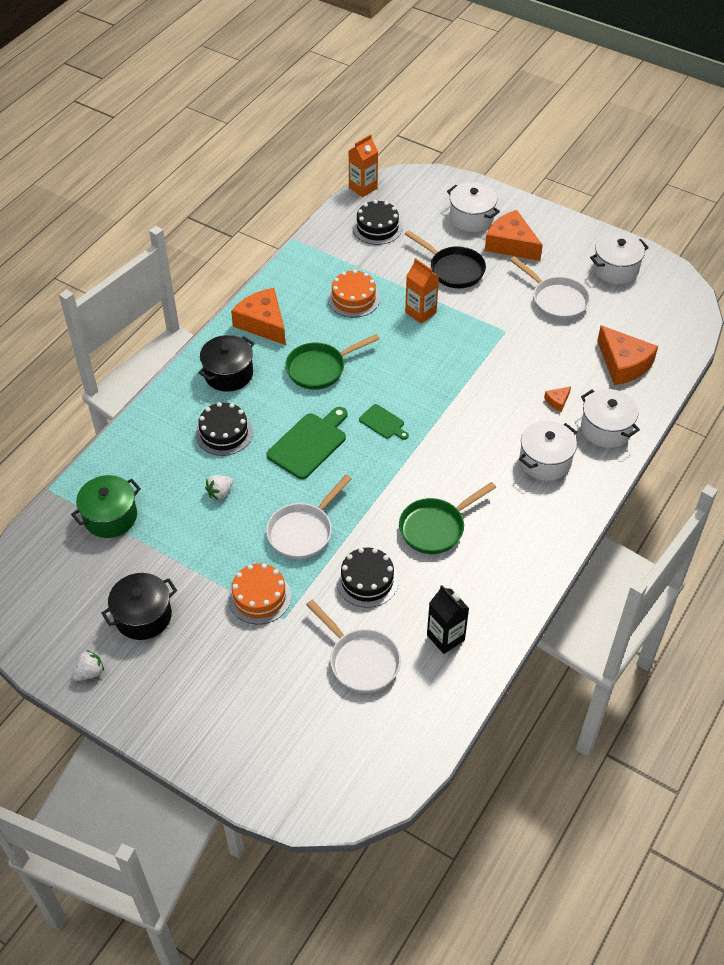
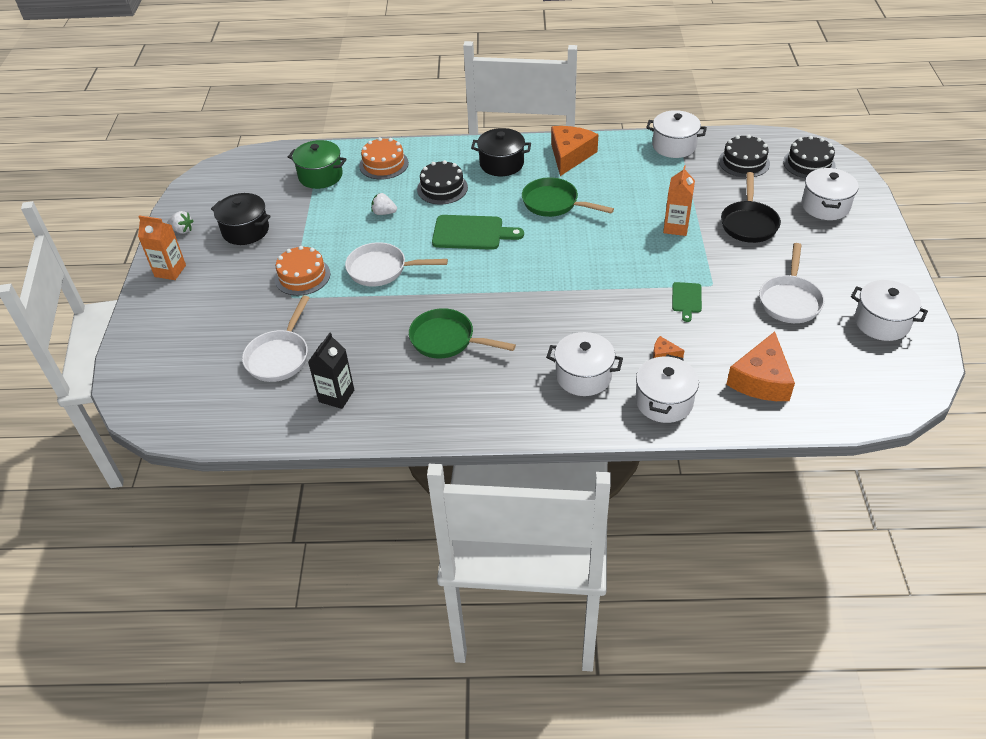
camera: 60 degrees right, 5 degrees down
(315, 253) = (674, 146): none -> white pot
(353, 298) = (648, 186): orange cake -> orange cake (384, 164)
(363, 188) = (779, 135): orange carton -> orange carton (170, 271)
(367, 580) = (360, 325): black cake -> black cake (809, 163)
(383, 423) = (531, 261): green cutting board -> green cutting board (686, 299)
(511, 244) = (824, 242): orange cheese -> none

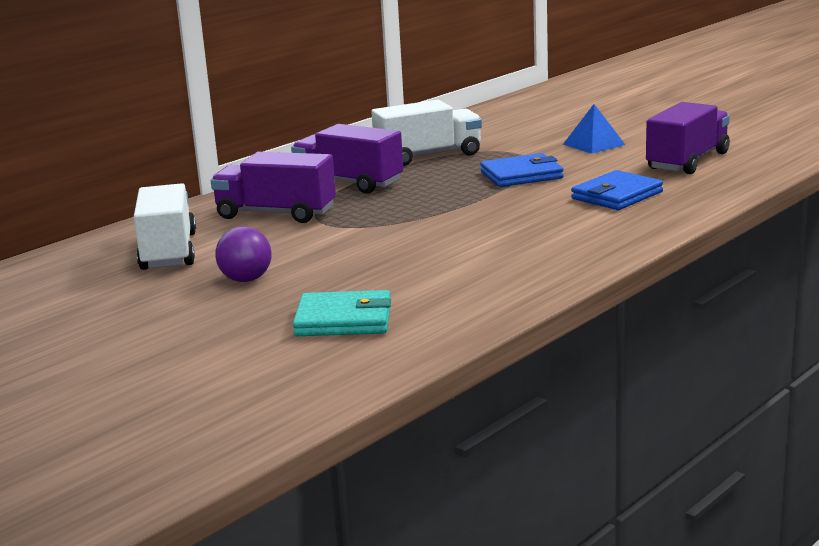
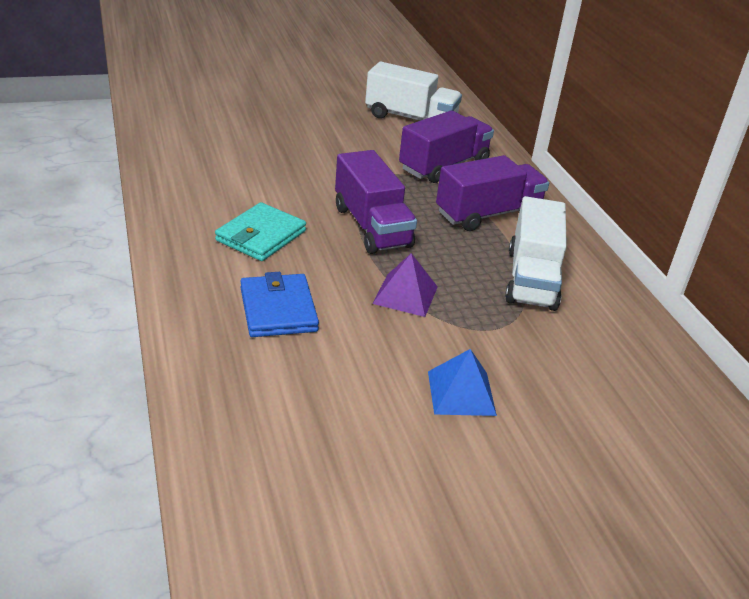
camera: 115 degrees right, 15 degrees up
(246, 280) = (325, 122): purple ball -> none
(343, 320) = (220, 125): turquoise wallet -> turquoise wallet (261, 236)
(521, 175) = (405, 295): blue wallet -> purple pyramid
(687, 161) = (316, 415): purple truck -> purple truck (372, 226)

━━━━━━━━━━

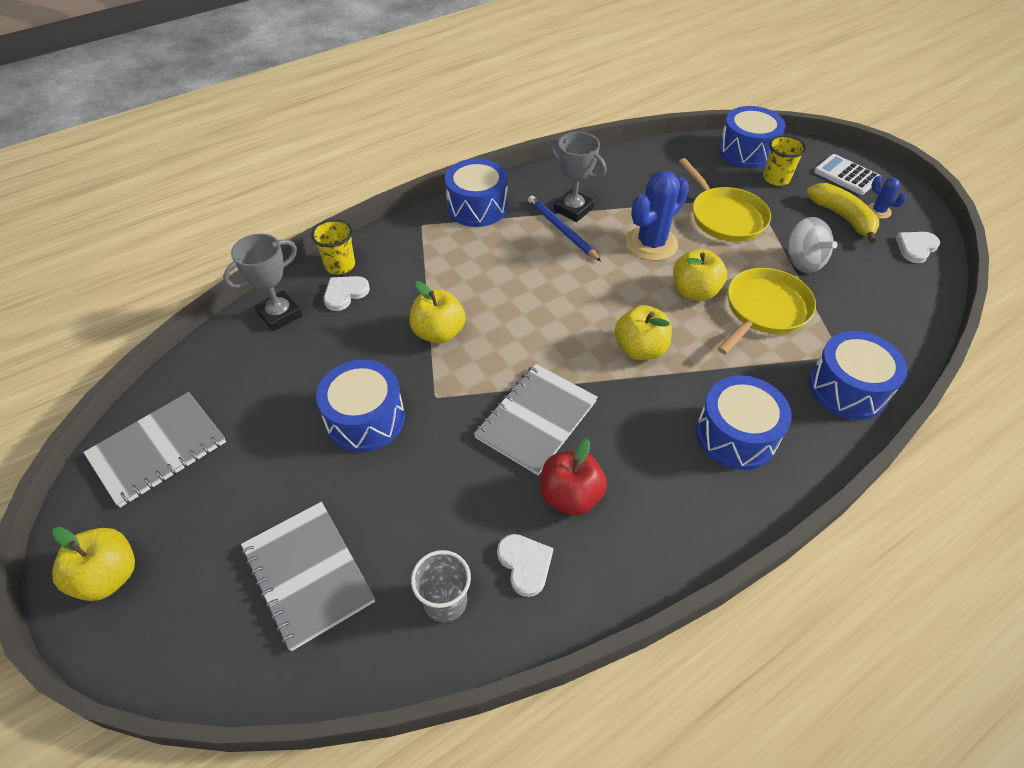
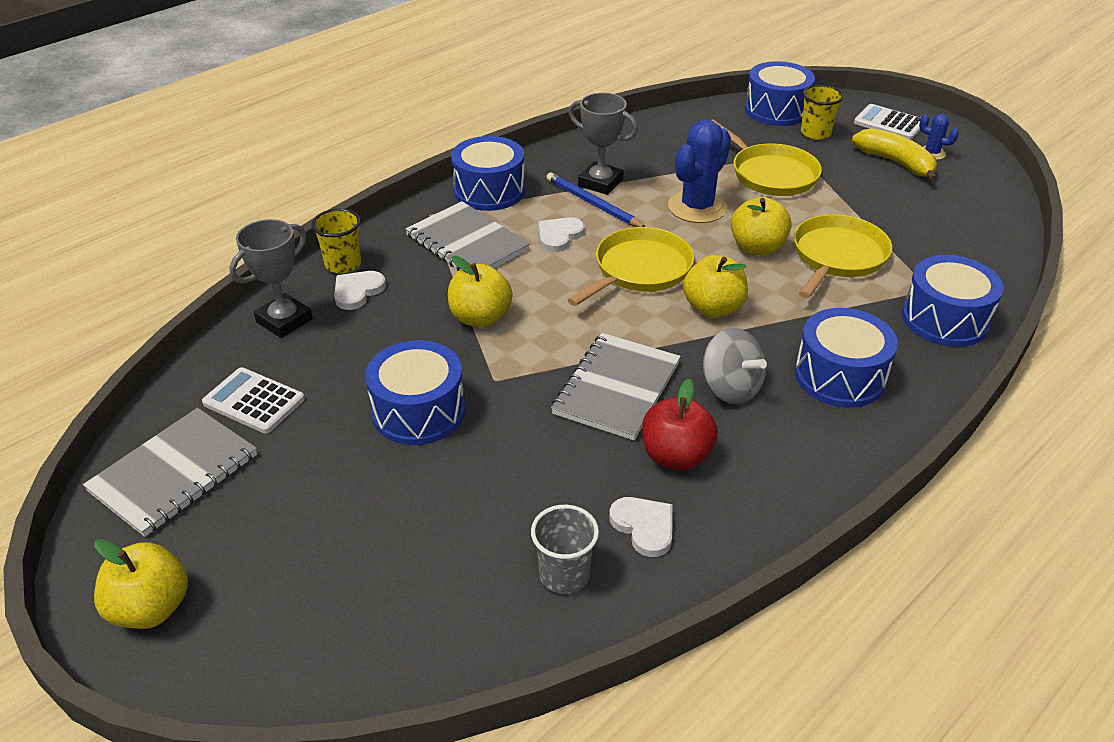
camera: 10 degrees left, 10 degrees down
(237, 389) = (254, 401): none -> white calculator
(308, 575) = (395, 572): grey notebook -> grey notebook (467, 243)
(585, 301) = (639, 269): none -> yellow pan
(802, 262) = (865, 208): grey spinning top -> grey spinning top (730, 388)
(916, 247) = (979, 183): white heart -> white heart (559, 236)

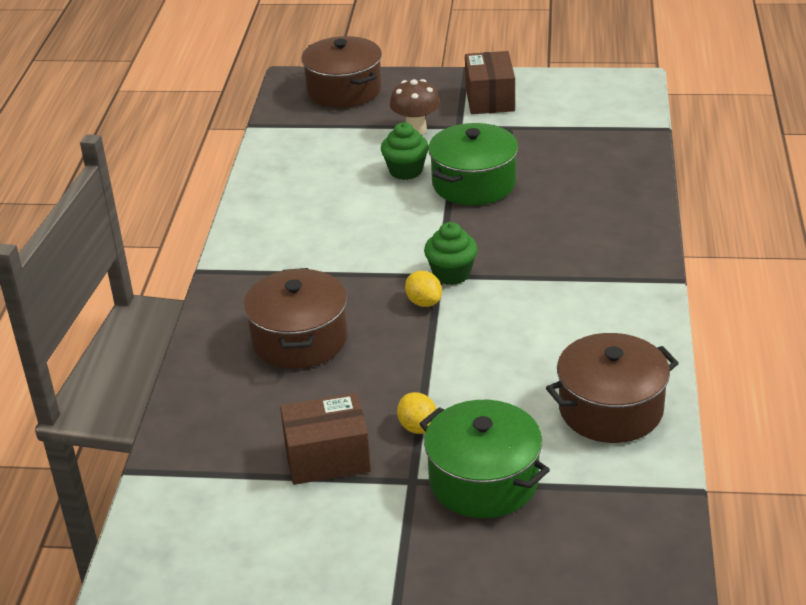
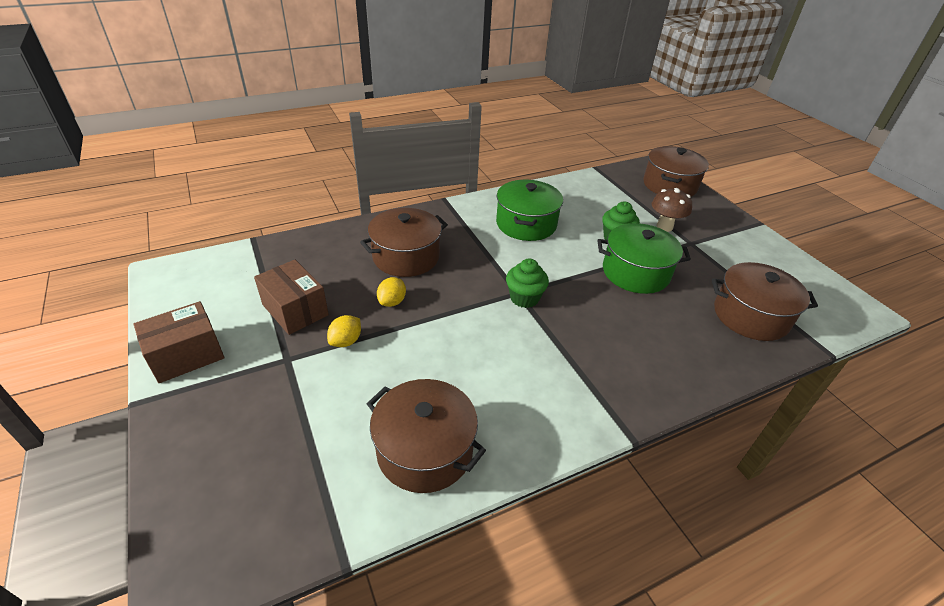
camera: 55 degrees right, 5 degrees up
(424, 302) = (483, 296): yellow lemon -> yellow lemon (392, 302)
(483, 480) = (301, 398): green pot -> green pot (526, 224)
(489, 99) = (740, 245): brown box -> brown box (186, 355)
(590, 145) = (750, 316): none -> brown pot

━━━━━━━━━━

Work order → How many lines in the records include "yellow"? Answer with the number alone.

Solution to this task → 2